- Exercise prompt
Only the lines running from the one with "green headphones <296" to the end of the listing should be returned, each exactly as it appears, with both ends kept.

- Source data
= Beginning of Section =
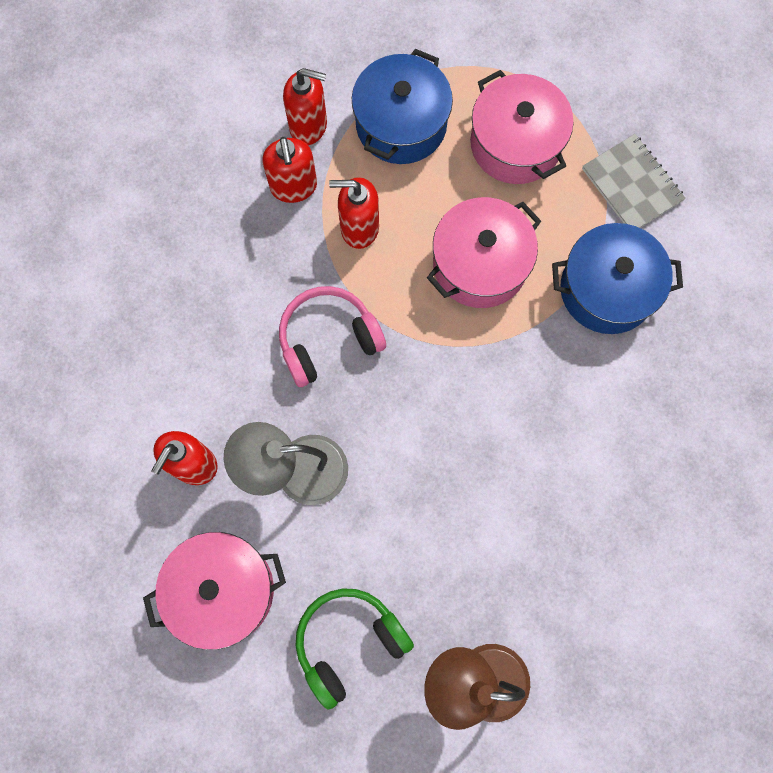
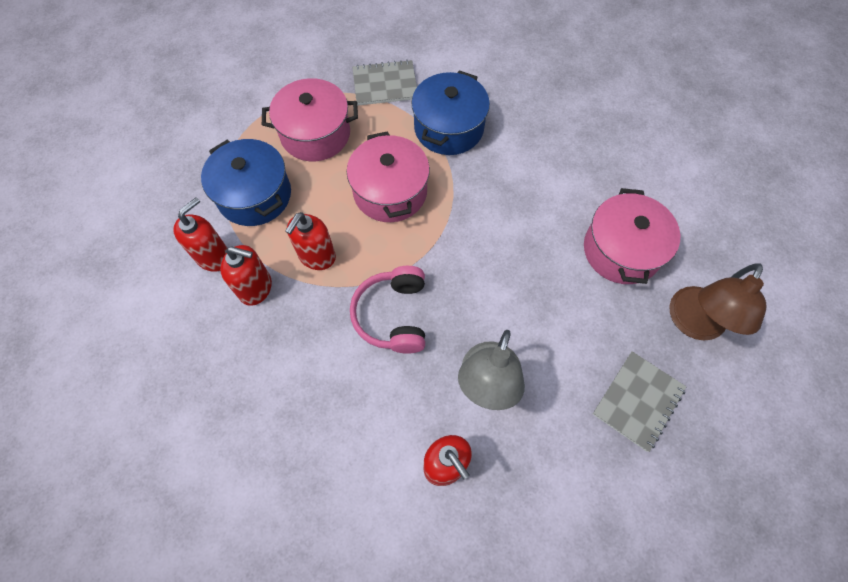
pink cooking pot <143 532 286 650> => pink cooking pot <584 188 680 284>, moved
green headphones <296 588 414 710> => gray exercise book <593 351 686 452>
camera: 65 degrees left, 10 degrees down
= End of Section =
- Solved problem
green headphones <296 588 414 710> => gray exercise book <593 351 686 452>
camera: 65 degrees left, 10 degrees down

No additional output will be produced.